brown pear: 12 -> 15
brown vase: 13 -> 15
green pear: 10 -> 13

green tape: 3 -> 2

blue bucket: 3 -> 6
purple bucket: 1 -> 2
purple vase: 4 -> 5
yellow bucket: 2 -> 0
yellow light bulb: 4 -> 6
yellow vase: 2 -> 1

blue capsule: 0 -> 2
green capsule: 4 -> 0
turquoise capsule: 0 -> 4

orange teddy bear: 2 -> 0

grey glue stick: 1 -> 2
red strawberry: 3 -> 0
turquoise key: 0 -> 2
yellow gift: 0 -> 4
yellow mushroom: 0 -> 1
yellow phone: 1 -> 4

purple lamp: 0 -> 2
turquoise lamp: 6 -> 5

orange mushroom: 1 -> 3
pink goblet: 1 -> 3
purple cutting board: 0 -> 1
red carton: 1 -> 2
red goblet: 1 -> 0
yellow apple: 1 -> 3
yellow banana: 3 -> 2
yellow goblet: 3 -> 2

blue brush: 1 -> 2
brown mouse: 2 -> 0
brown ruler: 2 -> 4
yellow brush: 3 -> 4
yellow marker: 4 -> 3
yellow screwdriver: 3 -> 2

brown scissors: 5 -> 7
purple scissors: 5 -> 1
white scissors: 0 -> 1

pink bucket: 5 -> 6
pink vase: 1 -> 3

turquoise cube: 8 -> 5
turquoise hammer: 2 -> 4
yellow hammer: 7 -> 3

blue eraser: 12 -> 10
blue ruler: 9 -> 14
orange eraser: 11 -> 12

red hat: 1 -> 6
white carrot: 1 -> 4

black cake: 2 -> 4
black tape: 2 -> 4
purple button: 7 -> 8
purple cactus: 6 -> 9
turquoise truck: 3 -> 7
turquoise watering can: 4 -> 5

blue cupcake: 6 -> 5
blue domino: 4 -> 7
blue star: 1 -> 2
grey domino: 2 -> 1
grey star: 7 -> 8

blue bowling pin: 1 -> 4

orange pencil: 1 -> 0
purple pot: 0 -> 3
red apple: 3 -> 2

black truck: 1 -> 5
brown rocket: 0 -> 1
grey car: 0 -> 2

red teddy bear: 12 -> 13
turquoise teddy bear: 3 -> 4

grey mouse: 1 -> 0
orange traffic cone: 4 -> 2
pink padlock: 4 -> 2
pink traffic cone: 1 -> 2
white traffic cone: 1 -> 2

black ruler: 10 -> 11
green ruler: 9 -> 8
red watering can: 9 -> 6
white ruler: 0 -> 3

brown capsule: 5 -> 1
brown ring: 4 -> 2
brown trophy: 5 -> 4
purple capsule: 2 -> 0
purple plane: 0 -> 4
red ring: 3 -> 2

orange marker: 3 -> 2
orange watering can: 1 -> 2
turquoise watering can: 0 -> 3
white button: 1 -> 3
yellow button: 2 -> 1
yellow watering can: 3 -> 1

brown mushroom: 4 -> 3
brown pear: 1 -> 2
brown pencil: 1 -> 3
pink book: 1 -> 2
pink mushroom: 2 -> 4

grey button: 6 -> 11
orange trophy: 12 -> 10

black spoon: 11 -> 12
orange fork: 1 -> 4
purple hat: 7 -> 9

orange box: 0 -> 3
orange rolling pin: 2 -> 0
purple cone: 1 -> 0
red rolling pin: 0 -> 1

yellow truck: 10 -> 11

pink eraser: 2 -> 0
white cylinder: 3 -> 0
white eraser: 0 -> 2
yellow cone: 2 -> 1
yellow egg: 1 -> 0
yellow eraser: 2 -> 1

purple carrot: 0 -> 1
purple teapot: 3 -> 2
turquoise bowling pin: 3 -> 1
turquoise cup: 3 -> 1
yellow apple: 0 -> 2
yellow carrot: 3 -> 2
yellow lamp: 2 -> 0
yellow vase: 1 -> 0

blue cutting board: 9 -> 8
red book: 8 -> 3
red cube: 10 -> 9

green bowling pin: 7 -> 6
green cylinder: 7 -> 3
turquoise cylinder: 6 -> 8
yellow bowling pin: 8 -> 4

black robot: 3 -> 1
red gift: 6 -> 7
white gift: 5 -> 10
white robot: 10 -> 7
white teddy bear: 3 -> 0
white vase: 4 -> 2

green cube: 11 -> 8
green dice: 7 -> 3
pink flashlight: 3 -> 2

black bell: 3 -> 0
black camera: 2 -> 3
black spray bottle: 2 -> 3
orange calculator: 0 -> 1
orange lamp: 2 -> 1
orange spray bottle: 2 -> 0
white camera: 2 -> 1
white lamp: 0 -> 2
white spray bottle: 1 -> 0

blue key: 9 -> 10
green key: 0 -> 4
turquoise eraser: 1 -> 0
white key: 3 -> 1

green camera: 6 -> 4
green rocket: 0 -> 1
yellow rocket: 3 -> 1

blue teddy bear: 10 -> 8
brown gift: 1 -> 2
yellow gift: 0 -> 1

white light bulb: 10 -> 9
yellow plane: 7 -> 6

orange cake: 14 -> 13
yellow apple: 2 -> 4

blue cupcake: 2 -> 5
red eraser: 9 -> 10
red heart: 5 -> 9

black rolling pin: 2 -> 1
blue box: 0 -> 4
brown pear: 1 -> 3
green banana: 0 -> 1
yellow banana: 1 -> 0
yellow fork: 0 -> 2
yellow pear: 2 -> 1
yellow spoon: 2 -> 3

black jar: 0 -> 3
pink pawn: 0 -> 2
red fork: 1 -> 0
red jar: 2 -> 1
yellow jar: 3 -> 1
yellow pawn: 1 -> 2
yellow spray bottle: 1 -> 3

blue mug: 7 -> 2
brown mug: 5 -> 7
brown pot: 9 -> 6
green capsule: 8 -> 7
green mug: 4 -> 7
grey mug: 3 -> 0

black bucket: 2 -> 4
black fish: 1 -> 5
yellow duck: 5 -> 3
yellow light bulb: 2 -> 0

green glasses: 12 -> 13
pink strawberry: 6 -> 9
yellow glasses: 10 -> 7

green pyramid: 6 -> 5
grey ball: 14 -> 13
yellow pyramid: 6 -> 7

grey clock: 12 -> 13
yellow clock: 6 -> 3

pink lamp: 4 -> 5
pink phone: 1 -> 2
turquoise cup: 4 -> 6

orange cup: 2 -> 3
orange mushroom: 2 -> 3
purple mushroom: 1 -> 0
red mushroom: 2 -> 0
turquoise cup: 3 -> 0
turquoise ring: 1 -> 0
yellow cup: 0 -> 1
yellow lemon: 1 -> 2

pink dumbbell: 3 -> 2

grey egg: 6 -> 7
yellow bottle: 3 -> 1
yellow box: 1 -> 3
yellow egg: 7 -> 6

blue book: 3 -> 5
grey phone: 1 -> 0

Activity » In the answer, the lines from the first line of the data above through the line containing "turquoise key: 0 -> 2" must appear exactly as written, with nothing else.

Output for this task »
brown pear: 12 -> 15
brown vase: 13 -> 15
green pear: 10 -> 13

green tape: 3 -> 2

blue bucket: 3 -> 6
purple bucket: 1 -> 2
purple vase: 4 -> 5
yellow bucket: 2 -> 0
yellow light bulb: 4 -> 6
yellow vase: 2 -> 1

blue capsule: 0 -> 2
green capsule: 4 -> 0
turquoise capsule: 0 -> 4

orange teddy bear: 2 -> 0

grey glue stick: 1 -> 2
red strawberry: 3 -> 0
turquoise key: 0 -> 2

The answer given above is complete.